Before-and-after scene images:

......

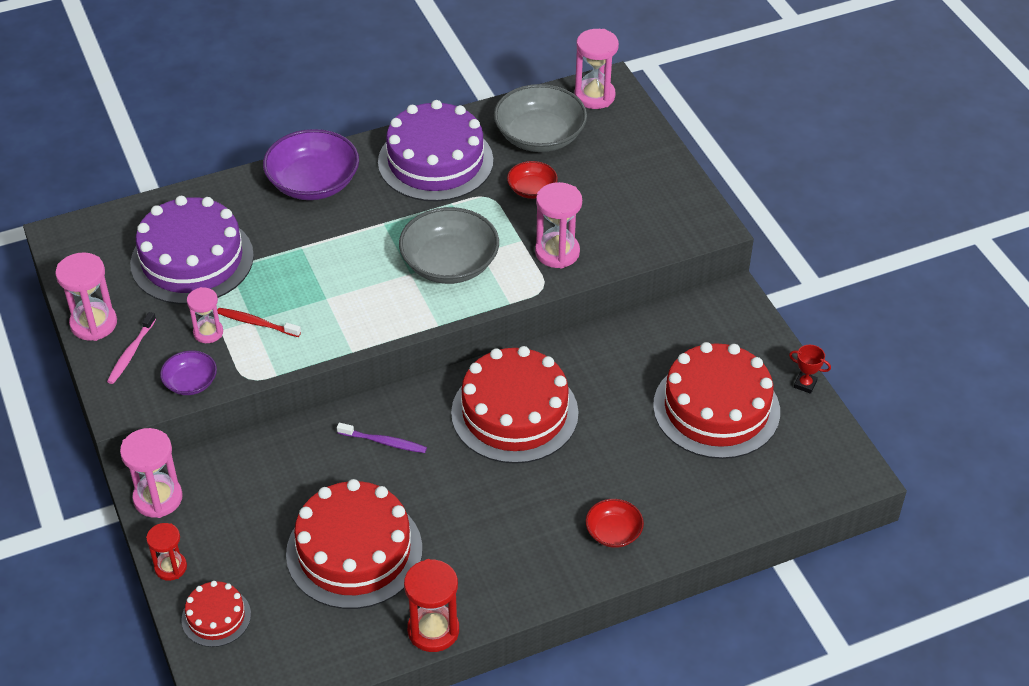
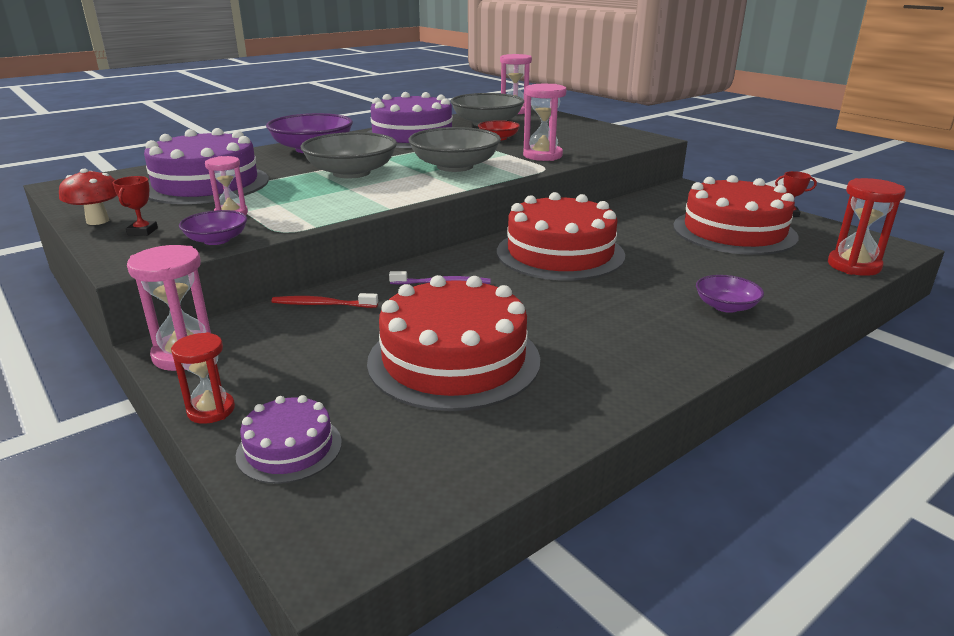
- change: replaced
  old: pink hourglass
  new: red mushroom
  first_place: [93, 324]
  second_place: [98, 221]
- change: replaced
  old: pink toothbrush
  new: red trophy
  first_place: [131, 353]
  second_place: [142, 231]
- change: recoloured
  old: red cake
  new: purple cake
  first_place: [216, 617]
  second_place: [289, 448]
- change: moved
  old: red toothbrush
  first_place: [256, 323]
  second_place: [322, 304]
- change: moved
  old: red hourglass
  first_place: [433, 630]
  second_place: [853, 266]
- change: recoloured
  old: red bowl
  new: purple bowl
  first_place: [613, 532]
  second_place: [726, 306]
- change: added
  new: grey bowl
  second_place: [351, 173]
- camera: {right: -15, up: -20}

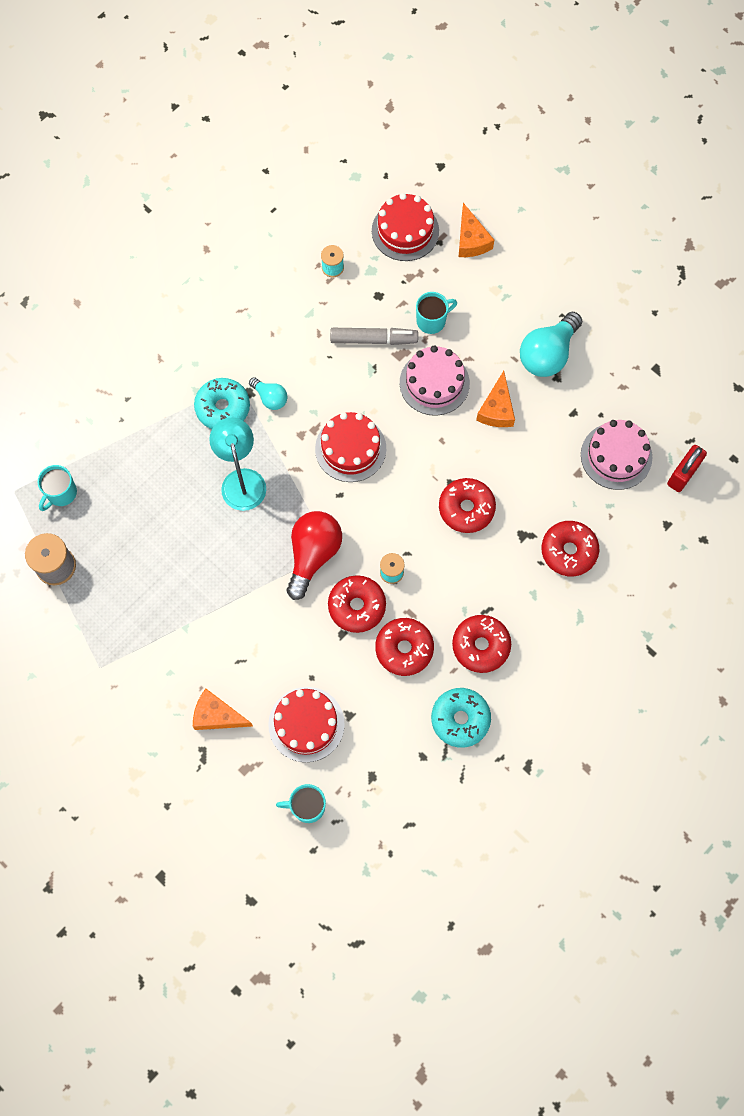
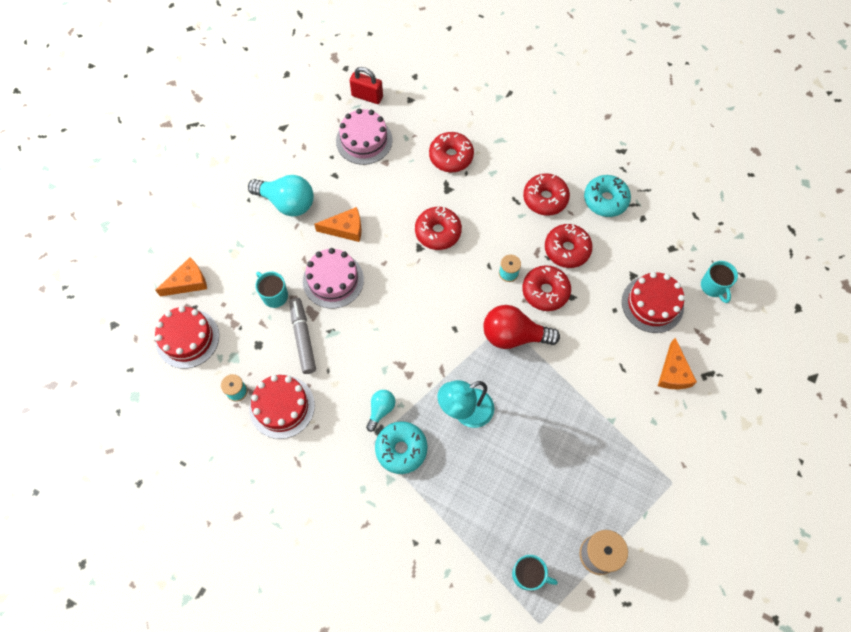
- change: moved
  old: red cake
  first_place: [350, 448]
  second_place: [282, 406]
- camera: {right: -105, up: -5}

......

**ASSIGNED TASK:**
Each entry is to be written out again word for word, and any pictures are to be omitted.

**OUTPUT BELOW:**
- change: replaced
  old: pink hourglass
  new: red mushroom
  first_place: [93, 324]
  second_place: [98, 221]
- change: replaced
  old: pink toothbrush
  new: red trophy
  first_place: [131, 353]
  second_place: [142, 231]
- change: recoloured
  old: red cake
  new: purple cake
  first_place: [216, 617]
  second_place: [289, 448]
- change: moved
  old: red toothbrush
  first_place: [256, 323]
  second_place: [322, 304]
- change: moved
  old: red hourglass
  first_place: [433, 630]
  second_place: [853, 266]
- change: recoloured
  old: red bowl
  new: purple bowl
  first_place: [613, 532]
  second_place: [726, 306]
- change: added
  new: grey bowl
  second_place: [351, 173]
- camera: {right: -15, up: -20}

- change: moved
  old: red cake
  first_place: [350, 448]
  second_place: [282, 406]
- camera: {right: -105, up: -5}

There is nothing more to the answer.